* _Work item_
All the lines below need to be transcribed exactly. Pictures get left out.

[Start of section]

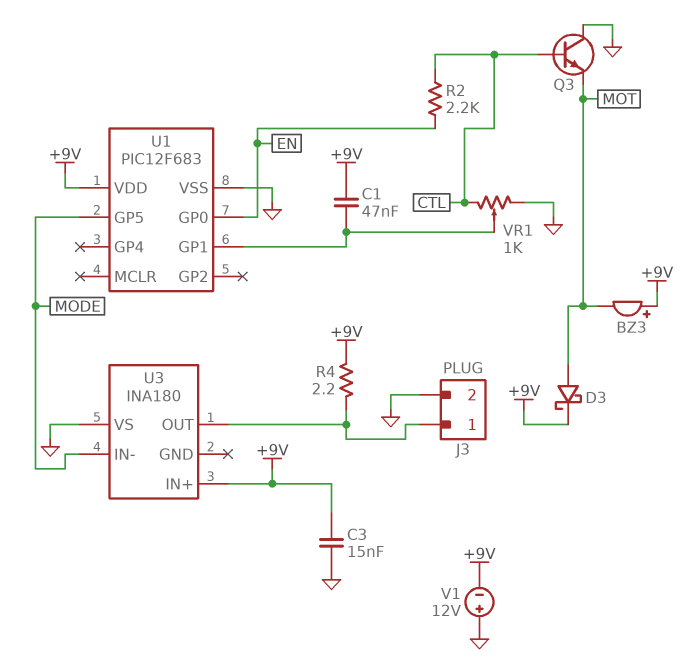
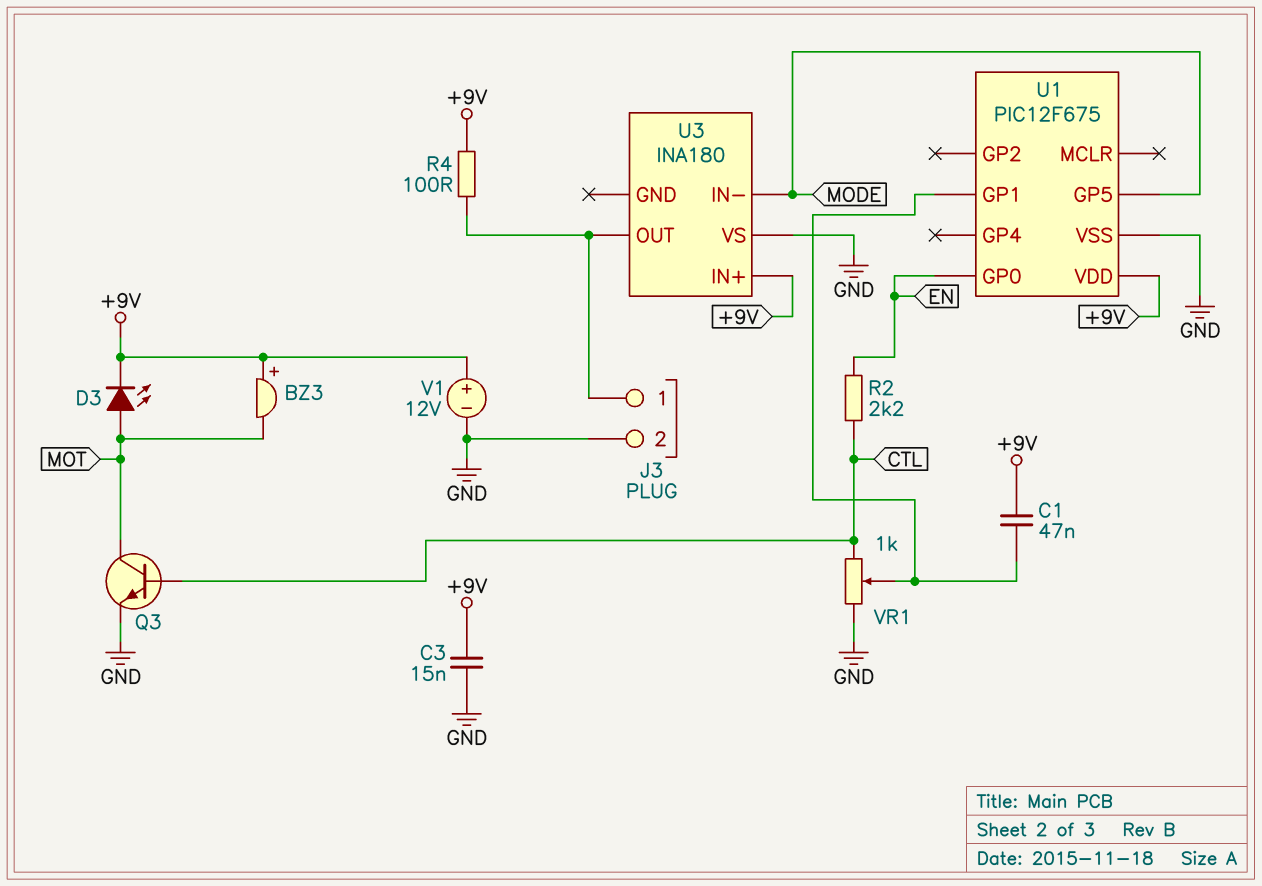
D3: schottky (A MOT, K +9V) -> LED (A MOT, K +9V)
Q3: NPN (B CTL, C GND, E MOT) -> NPN (B CTL, C MOT, E GND)
R4: 2.2 (+9V, J3/1) -> 100 (+9V, J3/1)
U1: PIC12F683 -> PIC12F675
V1: 12V (plus GND, minus +9V) -> 12V (plus +9V, minus GND)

[End of section]

* _Response box_
D3: schottky (A MOT, K +9V) -> LED (A MOT, K +9V)
Q3: NPN (B CTL, C GND, E MOT) -> NPN (B CTL, C MOT, E GND)
R4: 2.2 (+9V, J3/1) -> 100 (+9V, J3/1)
U1: PIC12F683 -> PIC12F675
V1: 12V (plus GND, minus +9V) -> 12V (plus +9V, minus GND)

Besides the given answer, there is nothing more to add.